This exercise calls for duplicating every entry below exactly, without the images.

Scene comparison data
● ● ● ● ● ● ●
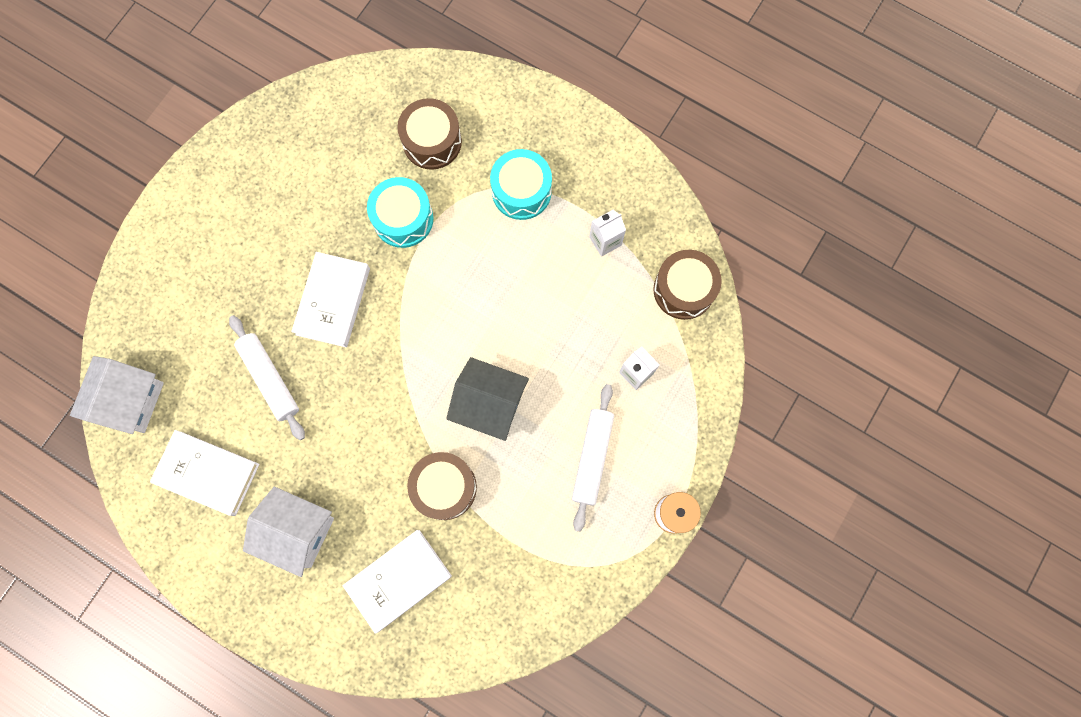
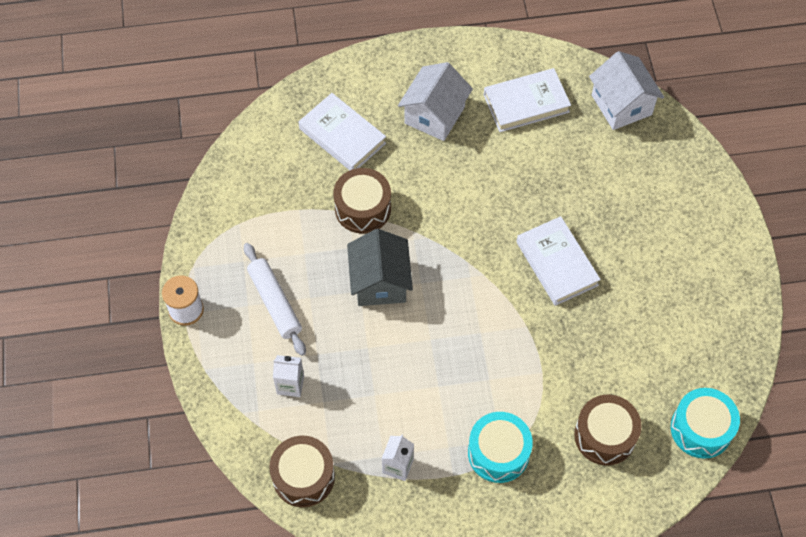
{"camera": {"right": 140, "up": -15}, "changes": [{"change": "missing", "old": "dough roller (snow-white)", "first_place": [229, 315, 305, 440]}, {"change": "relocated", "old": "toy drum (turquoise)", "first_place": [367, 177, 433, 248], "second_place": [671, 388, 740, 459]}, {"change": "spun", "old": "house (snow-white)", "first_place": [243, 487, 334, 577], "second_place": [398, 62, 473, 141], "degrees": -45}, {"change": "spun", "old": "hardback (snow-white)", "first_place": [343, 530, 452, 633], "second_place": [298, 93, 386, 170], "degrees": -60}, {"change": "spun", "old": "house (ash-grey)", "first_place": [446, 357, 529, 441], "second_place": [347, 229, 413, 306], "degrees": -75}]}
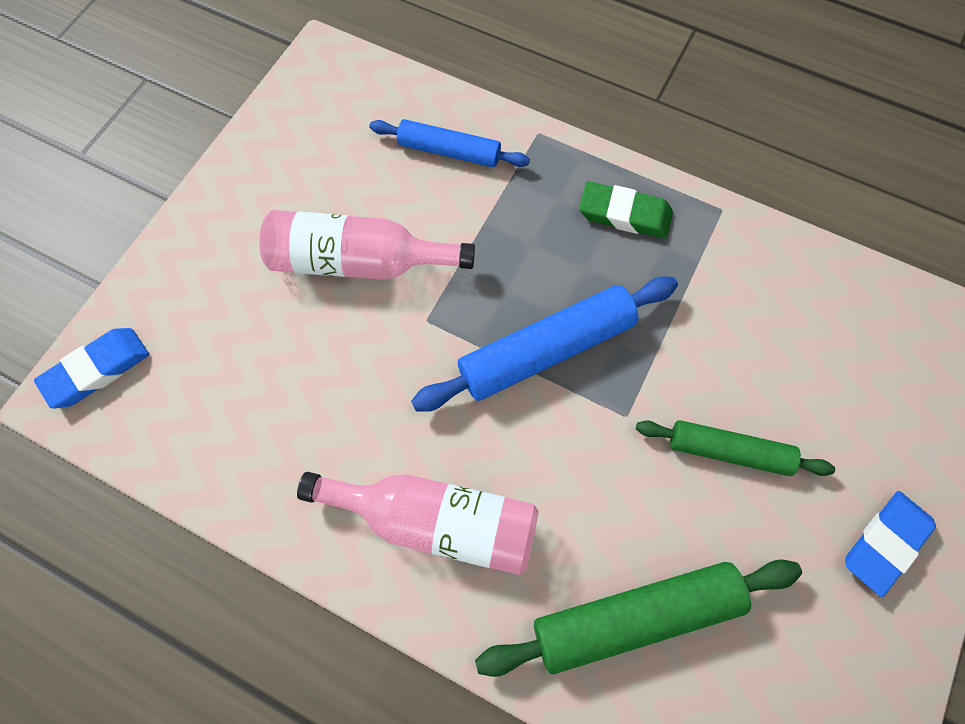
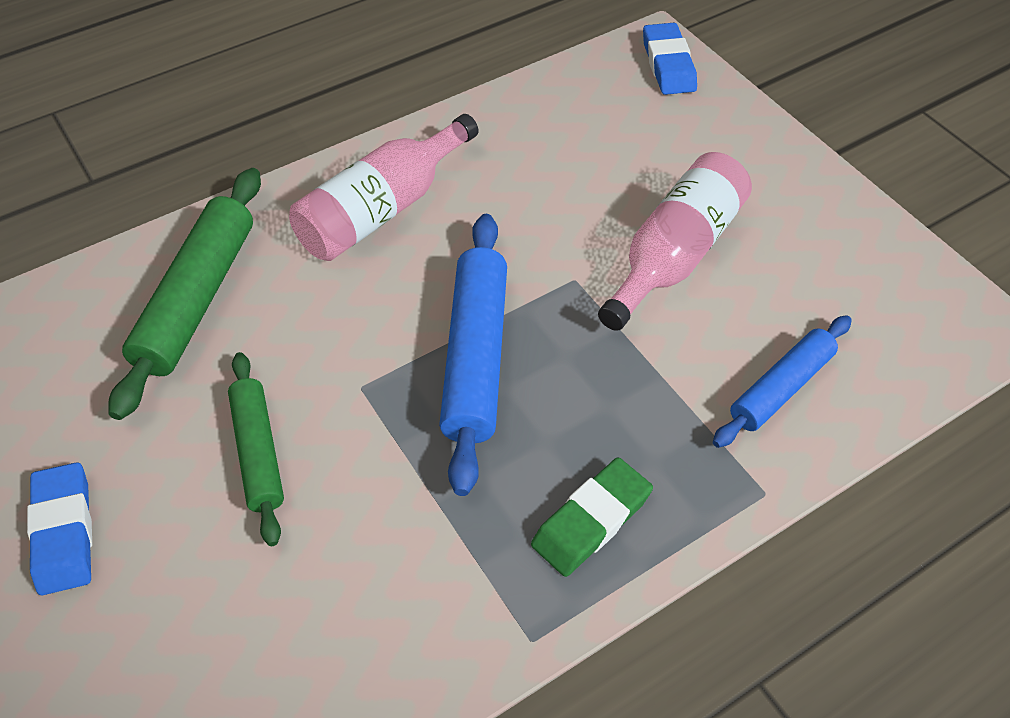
{"camera": {"right": 120, "up": -15}, "changes": [{"change": "spun", "old": "dough roller (green)", "first_place": [636, 420, 835, 476], "second_place": [228, 352, 284, 546], "degrees": -60}]}
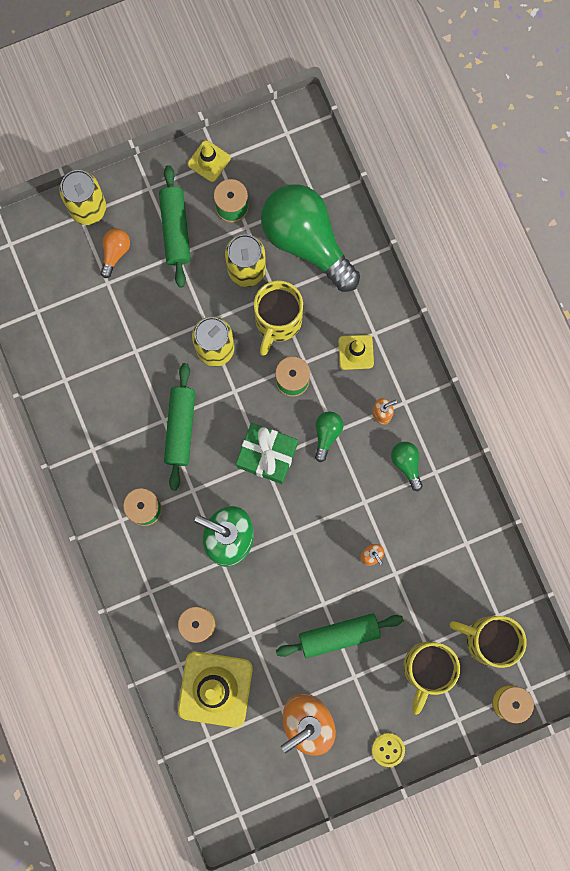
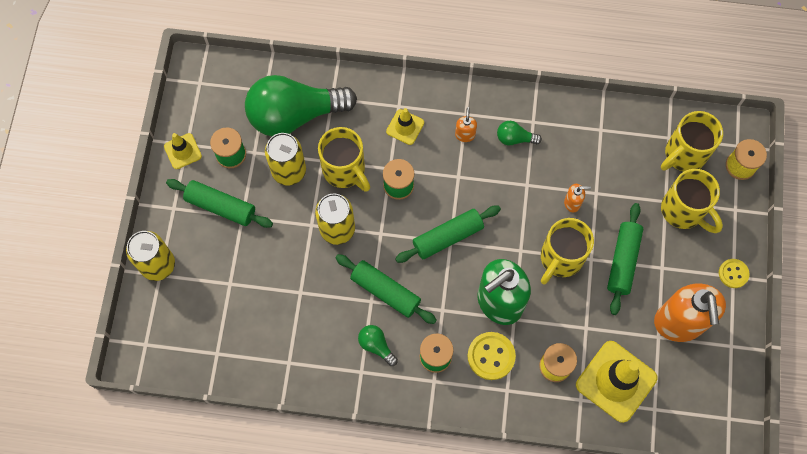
{"camera": {"right": -60, "up": -10}, "changes": [{"change": "missing", "old": "light bulb (orange)", "first_place": [100, 229, 130, 278]}, {"change": "appeared", "new": "sewing button (golden)", "second_place": [468, 332, 516, 380]}, {"change": "appeared", "new": "mug (golden)", "second_place": [541, 218, 594, 284]}, {"change": "relocated", "old": "light bulb (green)", "first_place": [315, 411, 343, 462], "second_place": [358, 325, 398, 366]}, {"change": "exchanged", "old": "present (green)", "new": "dough roller (green)", "first_place": [236, 423, 298, 484], "second_place": [395, 206, 501, 263]}]}
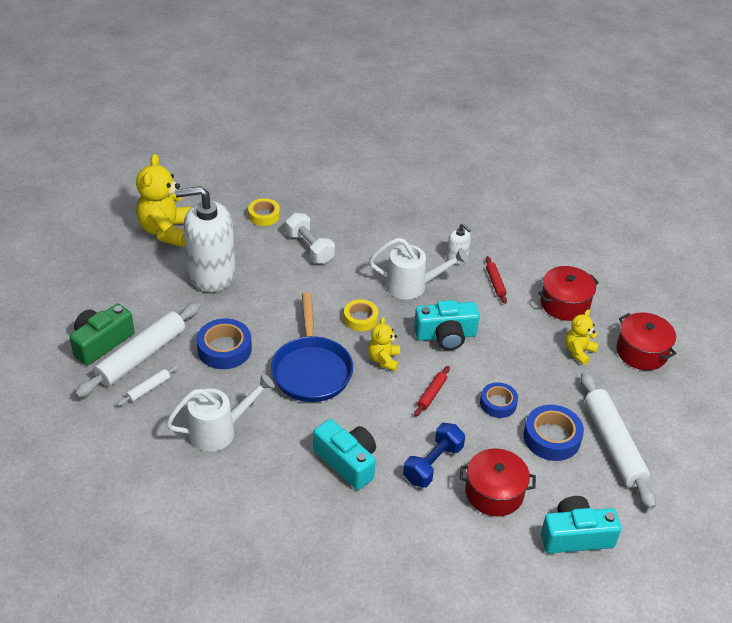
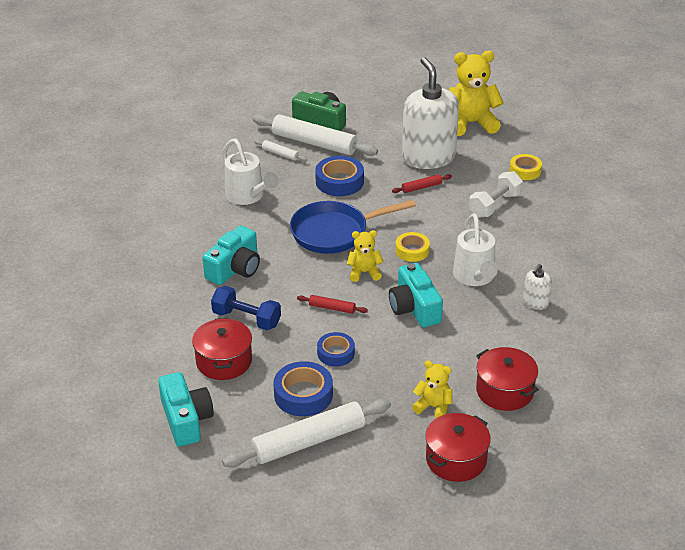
{"camera": {"right": 80, "up": -5}, "changes": [{"change": "relocated", "old": "dough roller (red)", "first_place": [486, 256, 507, 304], "second_place": [392, 174, 452, 193]}]}
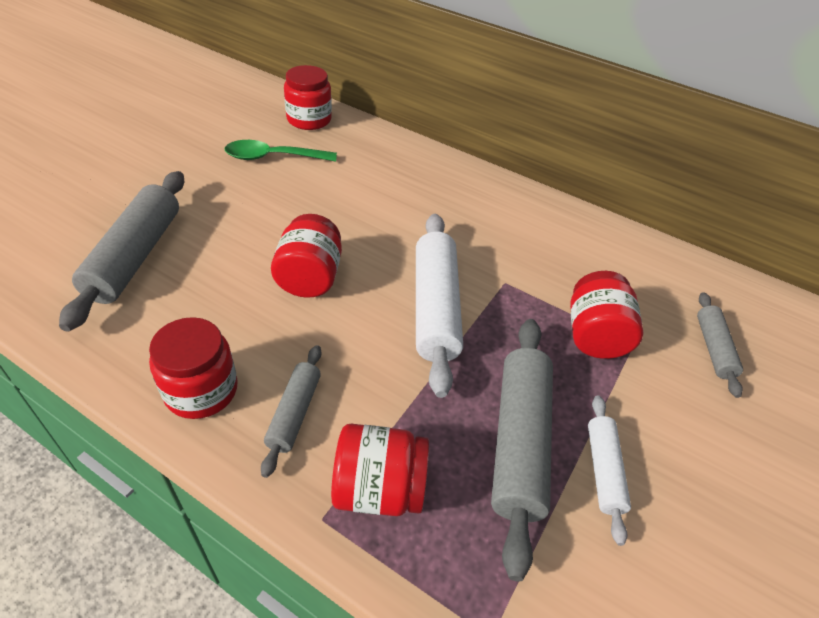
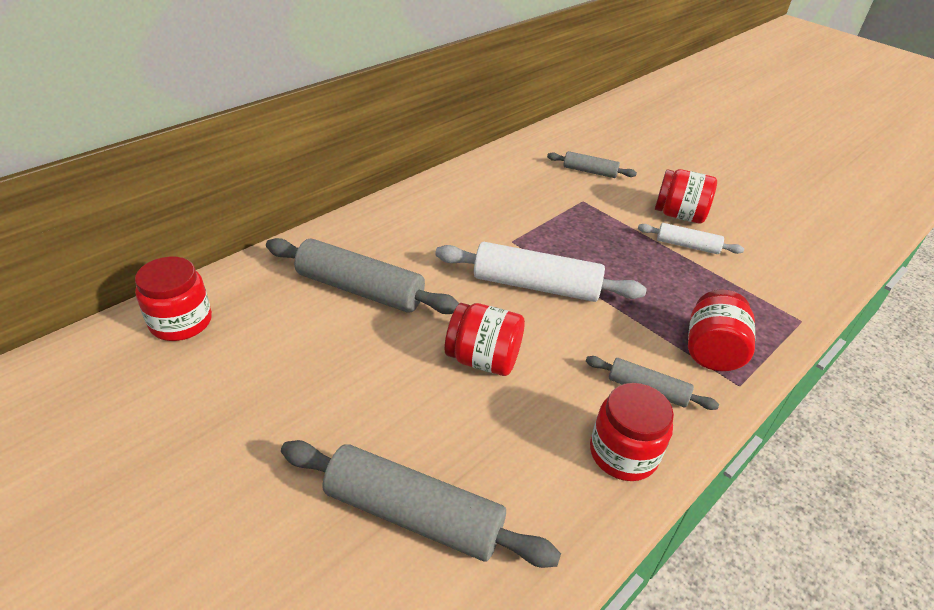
{"camera": {"right": -75, "up": -5}, "changes": [{"change": "missing", "old": "spoon (green)", "first_place": [225, 140, 337, 162]}, {"change": "relocated", "old": "dough roller (ash-grey)", "first_place": [491, 319, 553, 581], "second_place": [266, 238, 459, 314]}, {"change": "relocated", "old": "preserve jar (red)", "first_place": [570, 271, 644, 359], "second_place": [655, 169, 717, 224]}]}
● ● ● ● ● ● ●
= ANSWER TO THIS EXERCISE =
{"camera": {"right": 140, "up": -15}, "changes": [{"change": "missing", "old": "dough roller (snow-white)", "first_place": [229, 315, 305, 440]}, {"change": "relocated", "old": "toy drum (turquoise)", "first_place": [367, 177, 433, 248], "second_place": [671, 388, 740, 459]}, {"change": "spun", "old": "house (snow-white)", "first_place": [243, 487, 334, 577], "second_place": [398, 62, 473, 141], "degrees": -45}, {"change": "spun", "old": "hardback (snow-white)", "first_place": [343, 530, 452, 633], "second_place": [298, 93, 386, 170], "degrees": -60}, {"change": "spun", "old": "house (ash-grey)", "first_place": [446, 357, 529, 441], "second_place": [347, 229, 413, 306], "degrees": -75}]}
{"camera": {"right": 120, "up": -15}, "changes": [{"change": "spun", "old": "dough roller (green)", "first_place": [636, 420, 835, 476], "second_place": [228, 352, 284, 546], "degrees": -60}]}
{"camera": {"right": -60, "up": -10}, "changes": [{"change": "missing", "old": "light bulb (orange)", "first_place": [100, 229, 130, 278]}, {"change": "appeared", "new": "sewing button (golden)", "second_place": [468, 332, 516, 380]}, {"change": "appeared", "new": "mug (golden)", "second_place": [541, 218, 594, 284]}, {"change": "relocated", "old": "light bulb (green)", "first_place": [315, 411, 343, 462], "second_place": [358, 325, 398, 366]}, {"change": "exchanged", "old": "present (green)", "new": "dough roller (green)", "first_place": [236, 423, 298, 484], "second_place": [395, 206, 501, 263]}]}
{"camera": {"right": 80, "up": -5}, "changes": [{"change": "relocated", "old": "dough roller (red)", "first_place": [486, 256, 507, 304], "second_place": [392, 174, 452, 193]}]}
{"camera": {"right": -75, "up": -5}, "changes": [{"change": "missing", "old": "spoon (green)", "first_place": [225, 140, 337, 162]}, {"change": "relocated", "old": "dough roller (ash-grey)", "first_place": [491, 319, 553, 581], "second_place": [266, 238, 459, 314]}, {"change": "relocated", "old": "preserve jar (red)", "first_place": [570, 271, 644, 359], "second_place": [655, 169, 717, 224]}]}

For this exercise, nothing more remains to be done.